• [EXERCISE OBJECTIVE]:
Only the lines from the one containing "blue carton: [432,110,498,247]" through the end of the listing are to be repeated, exactly and without pictures.
---------- DATA IN THIS EXERCISE ----------
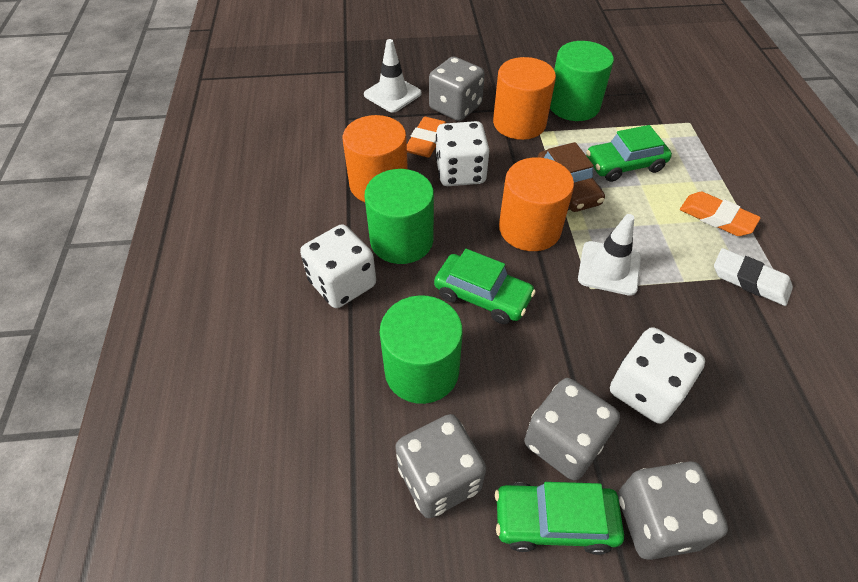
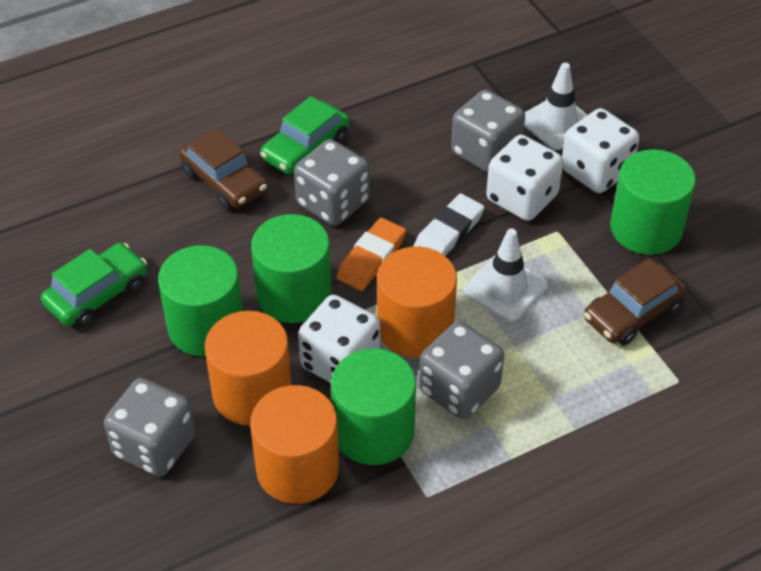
brown car: [538,142,605,212] = 1 -> [179,128,267,210] [584,258,687,346] = 2
green car: [434,249,536,324] [495,482,624,555] [586,125,672,182] = 3 -> [41,243,147,328] [260,96,350,175] = 2
green cylinder: [364,169,434,264] [380,295,463,404] [550,41,614,121] = 3 -> [158,245,243,356] [251,214,332,323] [331,349,416,465] [610,149,696,255] = 4
orange eraser: [407,117,446,158] [680,192,761,236] = 2 -> [336,218,406,291] = 1

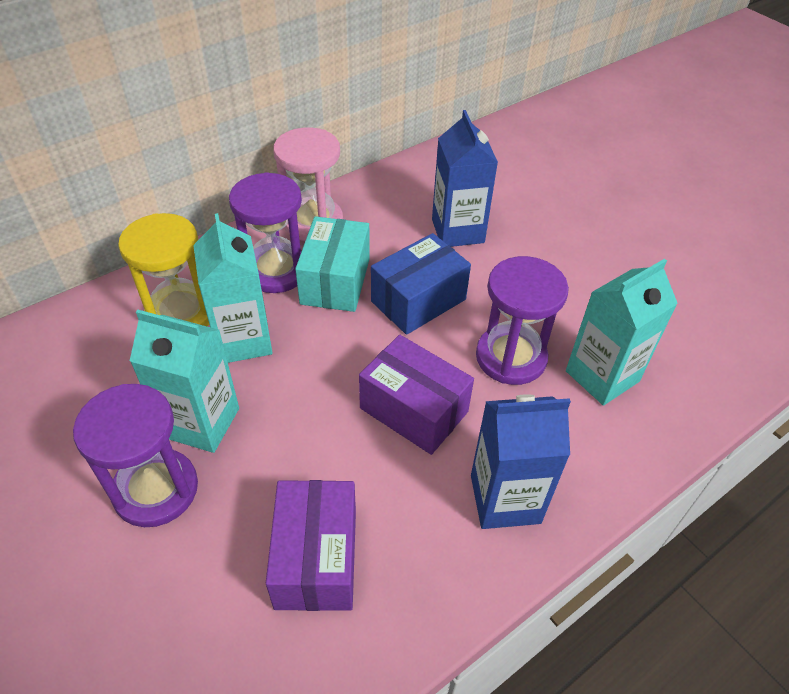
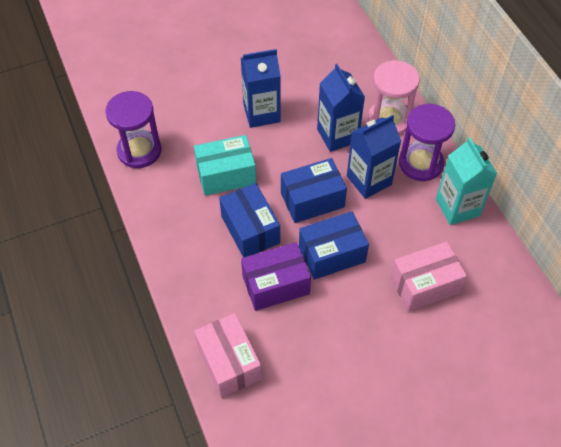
blue box: [371,233,471,335] = 1 -> [219,183,280,258] [281,158,347,223] [299,211,369,280] = 3
blue carton: [432,110,498,247] [471,394,571,529] = 2 -> [241,49,280,128] [317,64,365,152] [347,115,401,199] = 3
pink box: none = 0 -> [194,313,262,398] [390,241,467,311] = 2
purple box: [266,480,356,611] [359,335,474,455] = 2 -> [241,242,311,311] = 1
purple hourglass: [73,384,198,527] [229,172,302,293] [476,256,569,385] = 3 -> [105,91,161,168] [399,104,455,181] = 2
turquoise carton: [130,310,239,453] [193,213,273,363] [566,259,678,406] = 3 -> [436,137,497,225] = 1
yellow hourglass: [118,213,209,327] = 1 -> none = 0

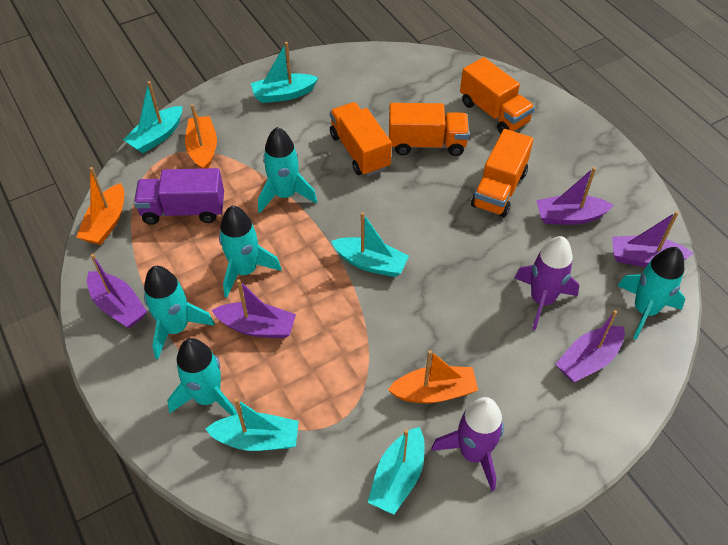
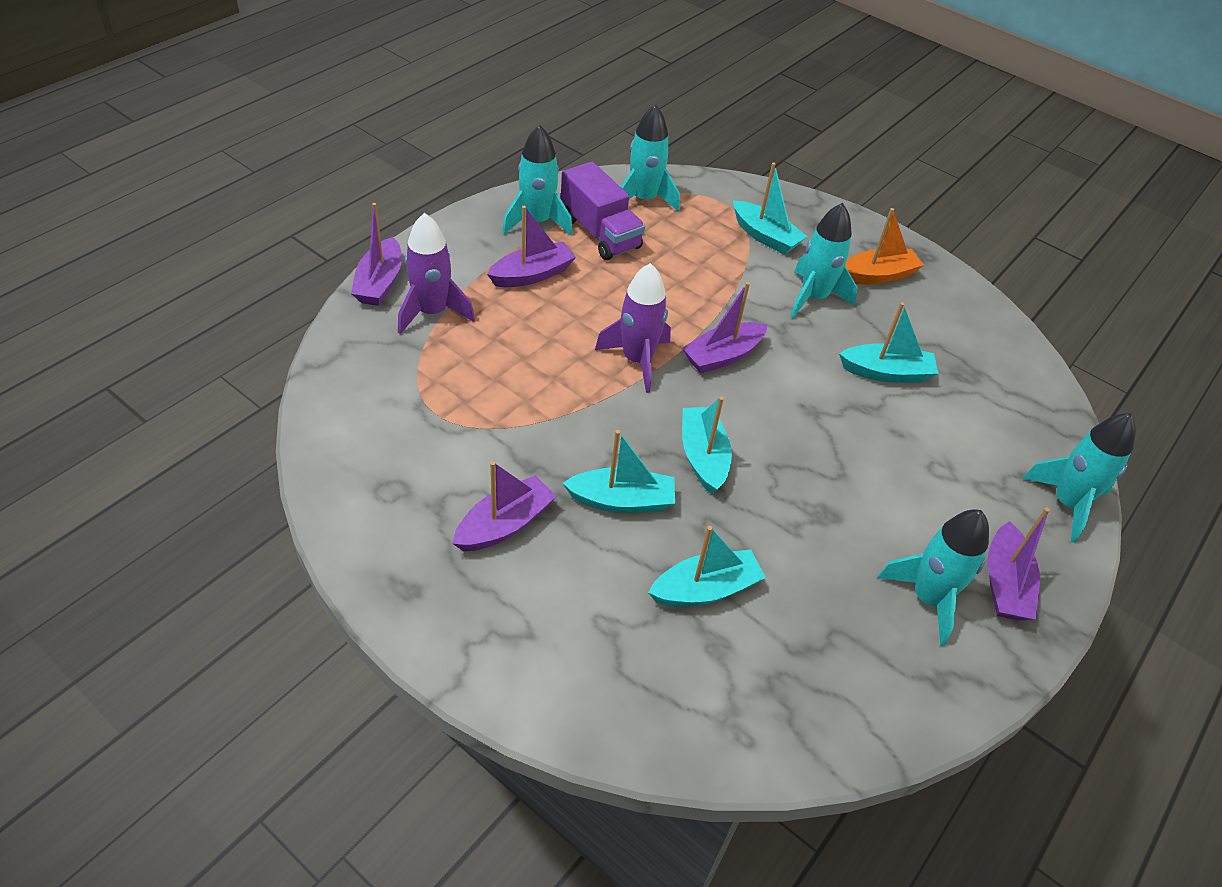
orange boat: [76,167,124,245] [185,104,217,169] [388,350,478,403] = 3 -> [845,208,924,285] = 1
orange truck: [330,102,392,176] [389,103,469,156] [460,57,535,134] [471,129,534,217] = 4 -> none = 0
----------
• [RESPONSE FOR THIS EXERCISE]:
blue carton: [432,110,498,247] [471,394,571,529] = 2 -> [241,49,280,128] [317,64,365,152] [347,115,401,199] = 3
pink box: none = 0 -> [194,313,262,398] [390,241,467,311] = 2
purple box: [266,480,356,611] [359,335,474,455] = 2 -> [241,242,311,311] = 1
purple hourglass: [73,384,198,527] [229,172,302,293] [476,256,569,385] = 3 -> [105,91,161,168] [399,104,455,181] = 2
turquoise carton: [130,310,239,453] [193,213,273,363] [566,259,678,406] = 3 -> [436,137,497,225] = 1
yellow hourglass: [118,213,209,327] = 1 -> none = 0

orange boat: [76,167,124,245] [185,104,217,169] [388,350,478,403] = 3 -> [845,208,924,285] = 1
orange truck: [330,102,392,176] [389,103,469,156] [460,57,535,134] [471,129,534,217] = 4 -> none = 0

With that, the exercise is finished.